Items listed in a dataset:
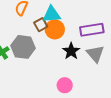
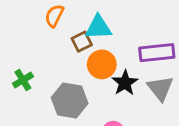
orange circle: (55, 29) -> (102, 64), moved
gray hexagon: (23, 47) -> (70, 101), moved

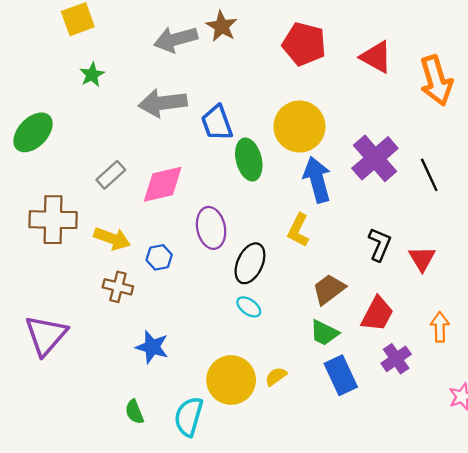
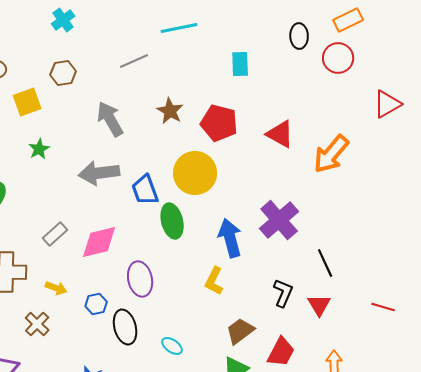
brown star: (222, 26) -> (170, 111), moved
gray arrow: (176, 39) -> (110, 119), turned 75
orange arrow: (436, 81) -> (331, 154), turned 57
yellow circle: (299, 127) -> (195, 173), moved
black line: (429, 175) -> (325, 263), moved
yellow arrow: (112, 239) -> (56, 288), size x0.7
black ellipse: (250, 263) -> (125, 327), moved, turned -40
brown cross: (118, 287) -> (37, 324), moved, turned 30

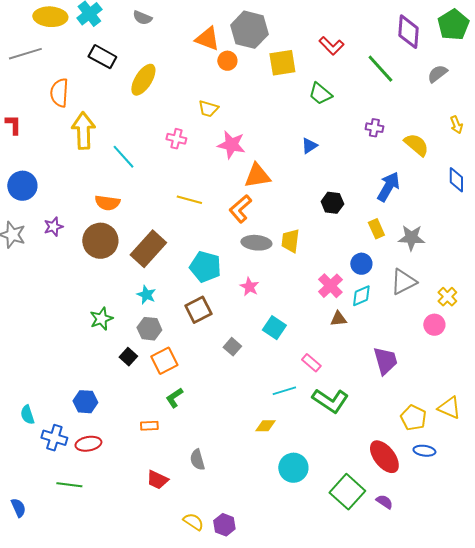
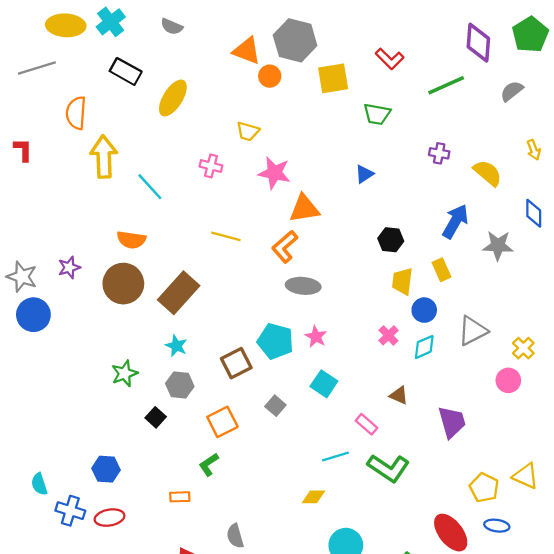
green line: (380, 69) -> (446, 85), turned -72
green trapezoid: (320, 94) -> (377, 114), turned -30
blue circle: (22, 186) -> (33, 315), moved
gray star: (411, 238) -> (498, 246), moved
yellow trapezoid: (290, 241) -> (402, 281), moved
cyan pentagon: (205, 267) -> (275, 341), moved
pink cross: (330, 286) -> (388, 335), size x0.7
pink star: (249, 287) -> (316, 337), moved
brown triangle: (338, 319) -> (399, 395), moved, turned 30
orange square: (164, 361) -> (222, 422), moved

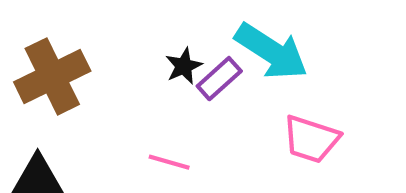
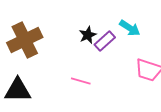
cyan arrow: (271, 51) -> (130, 28), size x0.6

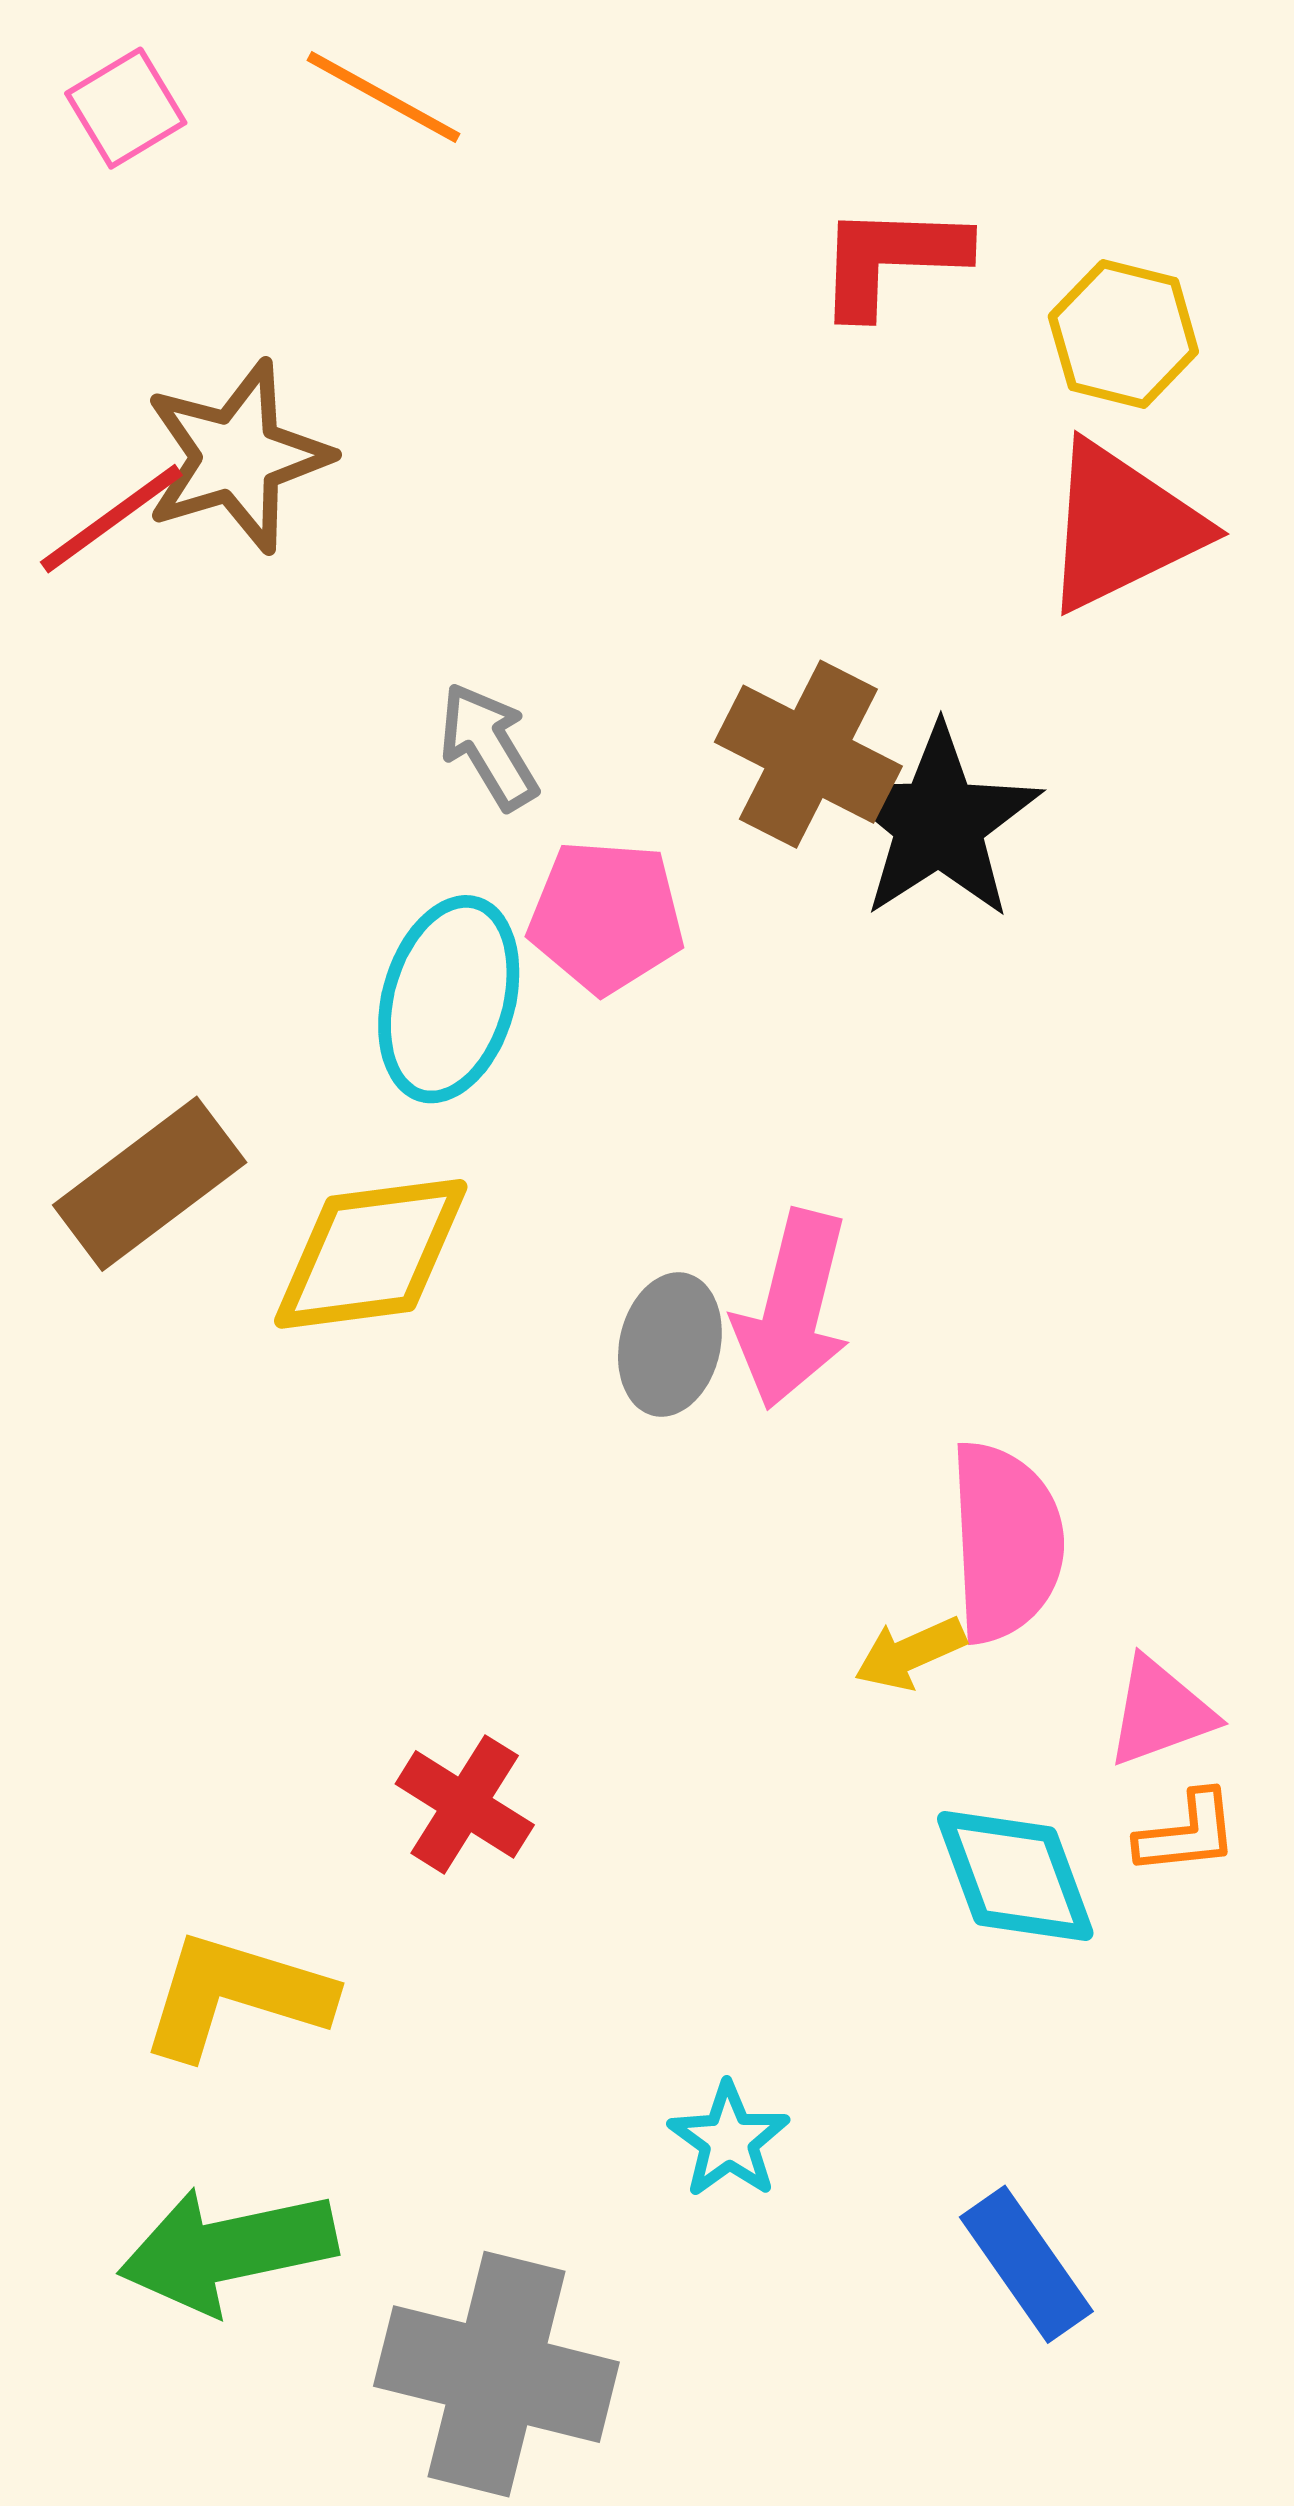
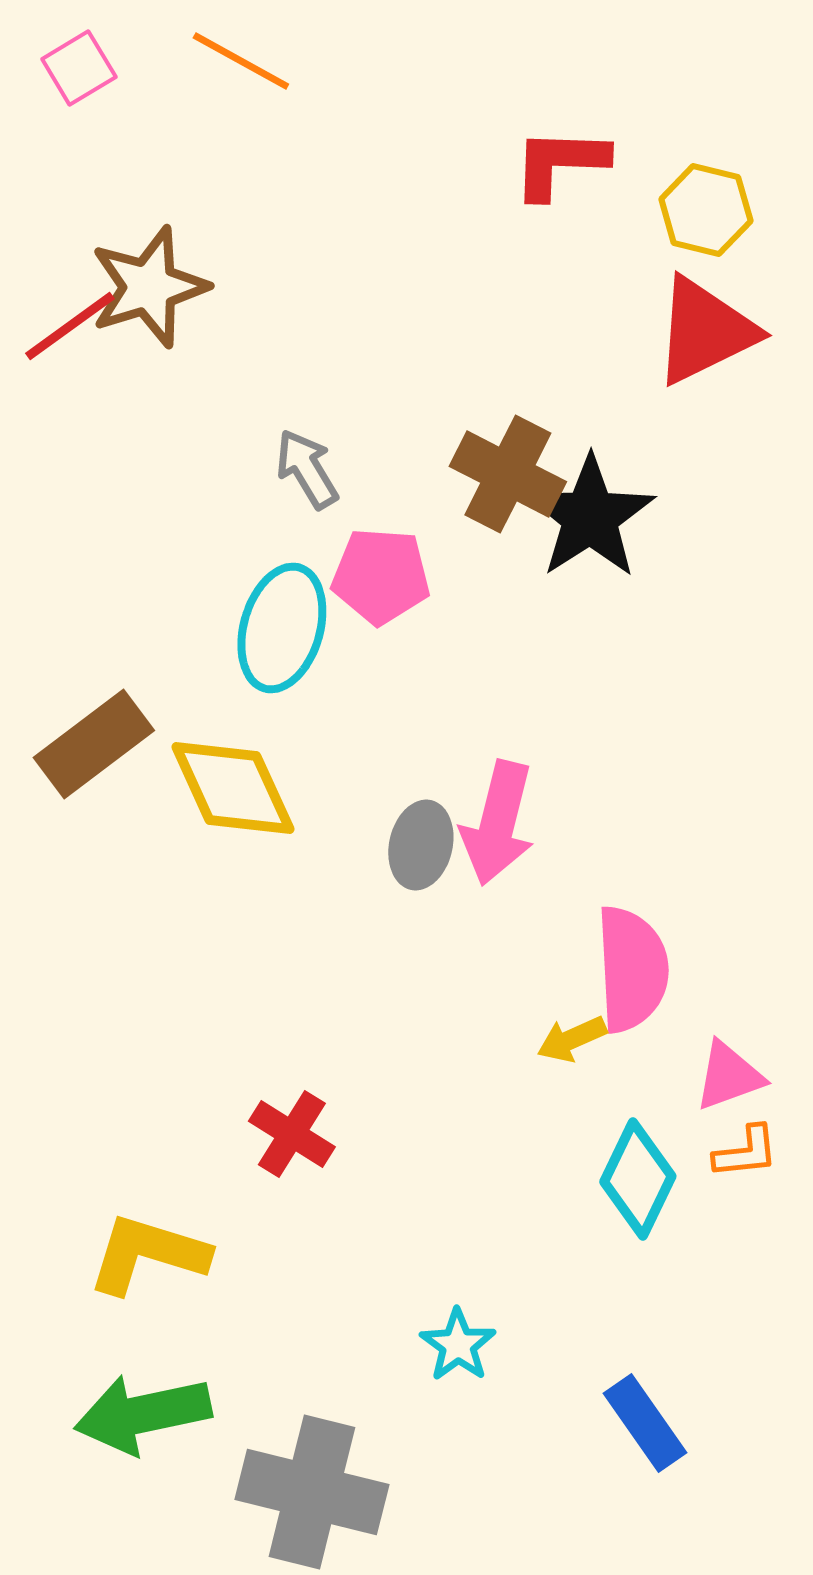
yellow diamond: (371, 1254) -> (233, 788), turned 73
cyan diamond: (1015, 1876) -> (638, 1179), turned 46

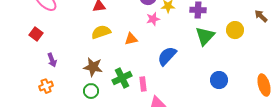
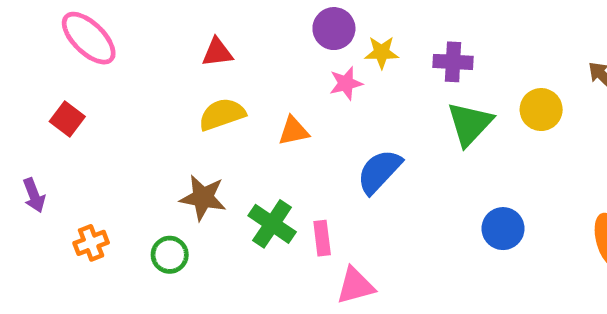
purple arrow: (52, 60) -> (34, 195), moved
green cross: (122, 78) -> (272, 224), turned -30
green circle: (91, 91) -> (170, 255), moved

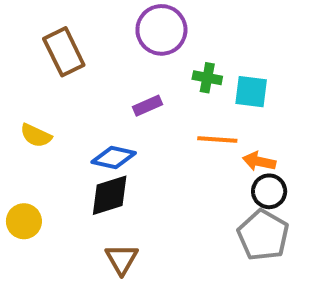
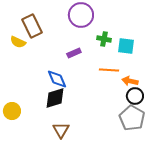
yellow semicircle: (36, 136) -> (18, 42), moved
blue diamond: (114, 157) -> (57, 79), turned 55

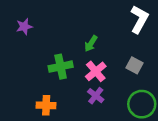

TASK BRIEF ::
Your task is to retype, exactly and only, the lines from the line holding "green trapezoid: (320, 94)" through the final line of the data above, with both ends kept. Drop the pictures.

PROBLEM SOLUTION ::
green trapezoid: (320, 94) -> (377, 114), turned -30
blue circle: (22, 186) -> (33, 315), moved
gray star: (411, 238) -> (498, 246), moved
yellow trapezoid: (290, 241) -> (402, 281), moved
cyan pentagon: (205, 267) -> (275, 341), moved
pink cross: (330, 286) -> (388, 335), size x0.7
pink star: (249, 287) -> (316, 337), moved
brown triangle: (338, 319) -> (399, 395), moved, turned 30
orange square: (164, 361) -> (222, 422), moved

cyan arrow: (271, 51) -> (130, 28), size x0.6

yellow diamond: (371, 1254) -> (233, 788), turned 73
cyan diamond: (1015, 1876) -> (638, 1179), turned 46

purple arrow: (52, 60) -> (34, 195), moved
green cross: (122, 78) -> (272, 224), turned -30
green circle: (91, 91) -> (170, 255), moved

yellow semicircle: (36, 136) -> (18, 42), moved
blue diamond: (114, 157) -> (57, 79), turned 55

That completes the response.